Given records:
┌──
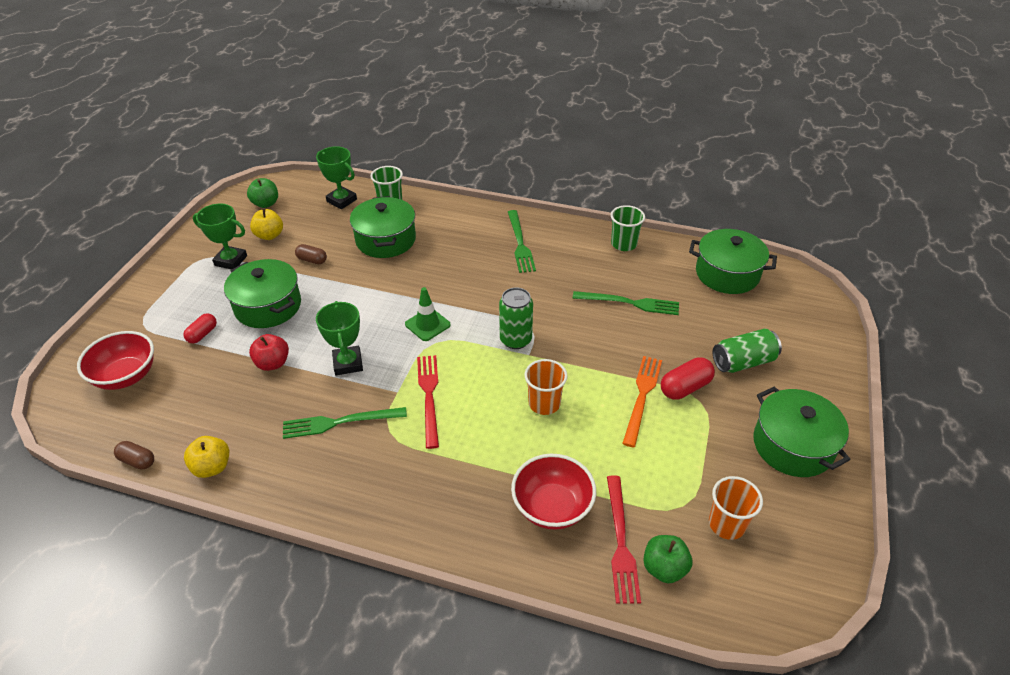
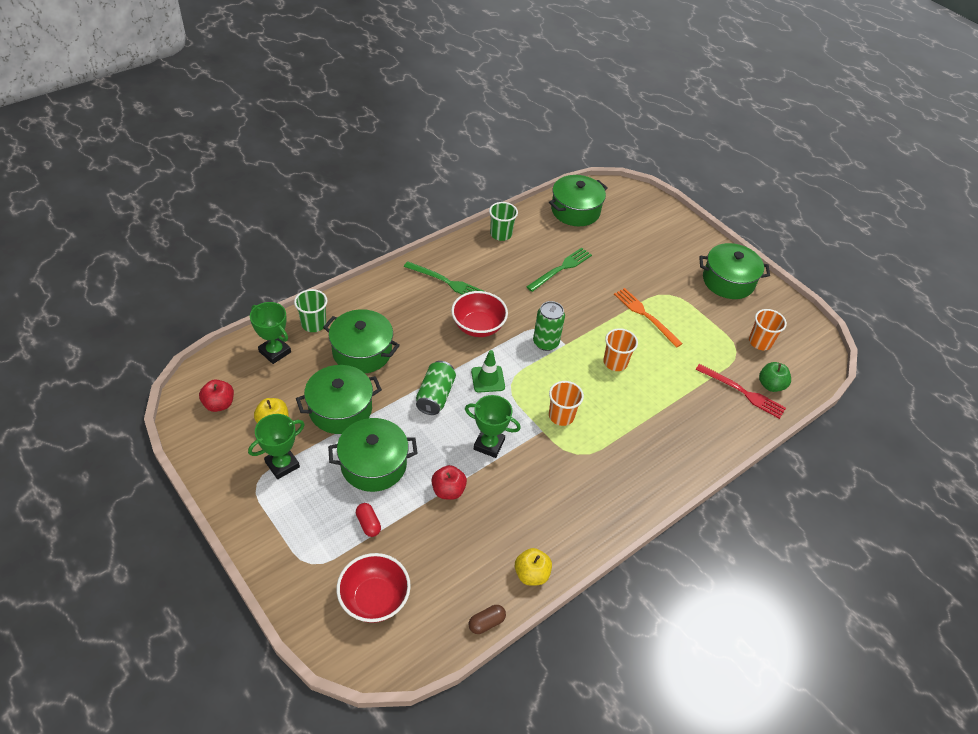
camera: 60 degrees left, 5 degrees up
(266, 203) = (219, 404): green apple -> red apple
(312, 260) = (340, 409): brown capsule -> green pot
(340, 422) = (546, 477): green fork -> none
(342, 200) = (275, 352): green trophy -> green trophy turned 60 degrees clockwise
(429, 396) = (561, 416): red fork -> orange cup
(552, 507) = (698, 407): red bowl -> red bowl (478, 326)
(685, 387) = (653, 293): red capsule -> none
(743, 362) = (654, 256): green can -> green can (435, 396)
└──
┌──
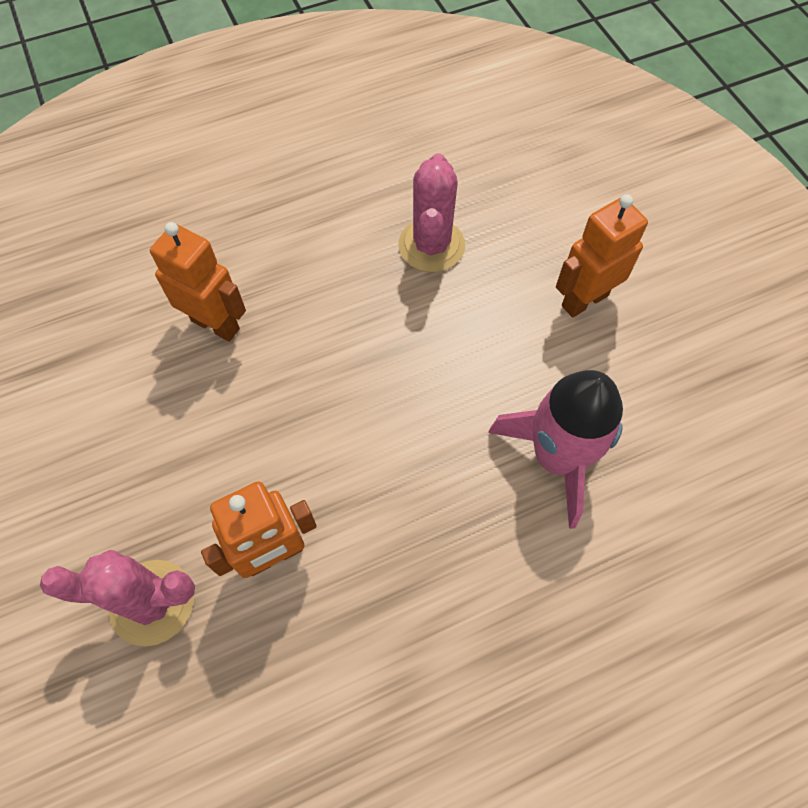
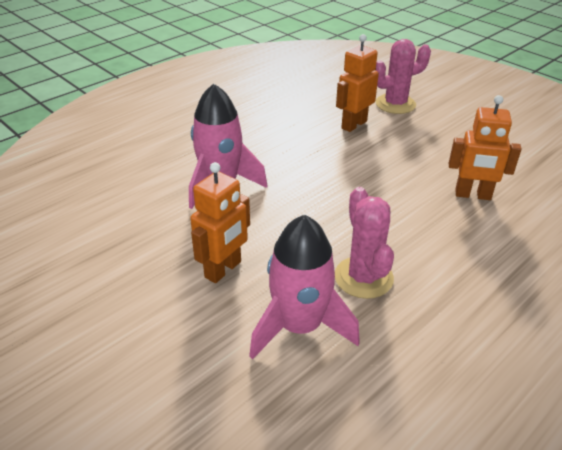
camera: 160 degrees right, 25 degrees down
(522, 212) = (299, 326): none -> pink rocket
└──
┌──
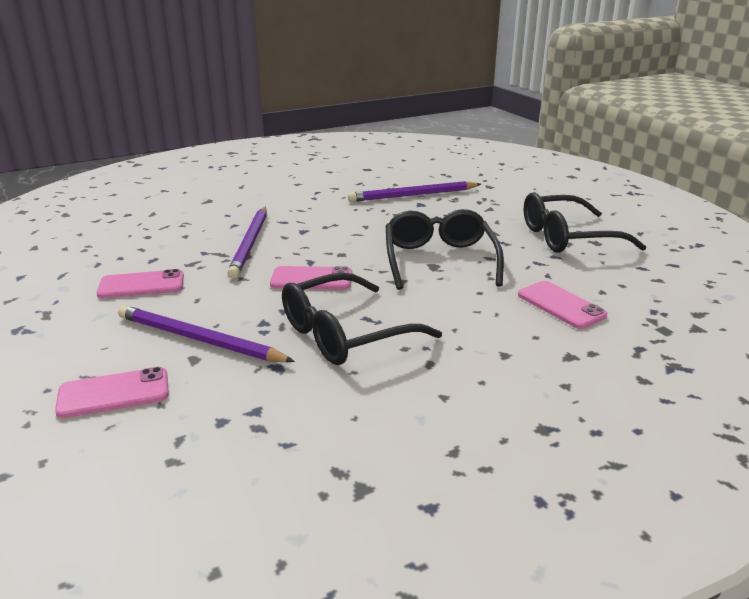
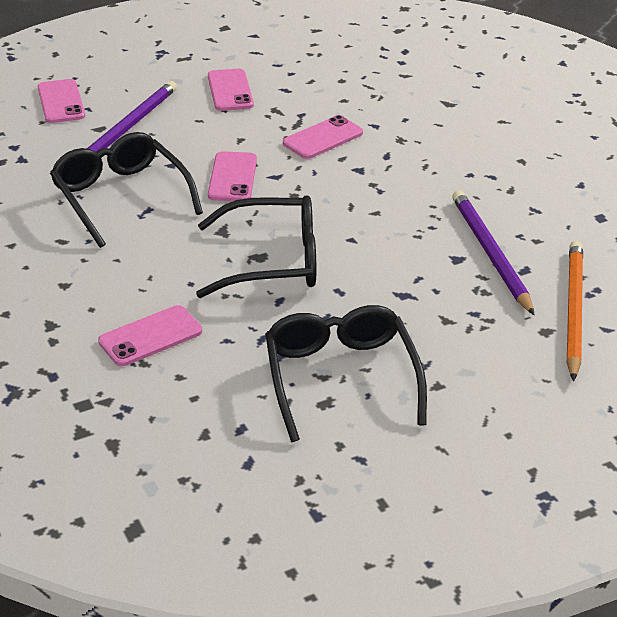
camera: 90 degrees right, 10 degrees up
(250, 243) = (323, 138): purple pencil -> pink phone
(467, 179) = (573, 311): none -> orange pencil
└──
What is being asked: Write only the number of lines in the records that include the word "none".

Result of the task: 4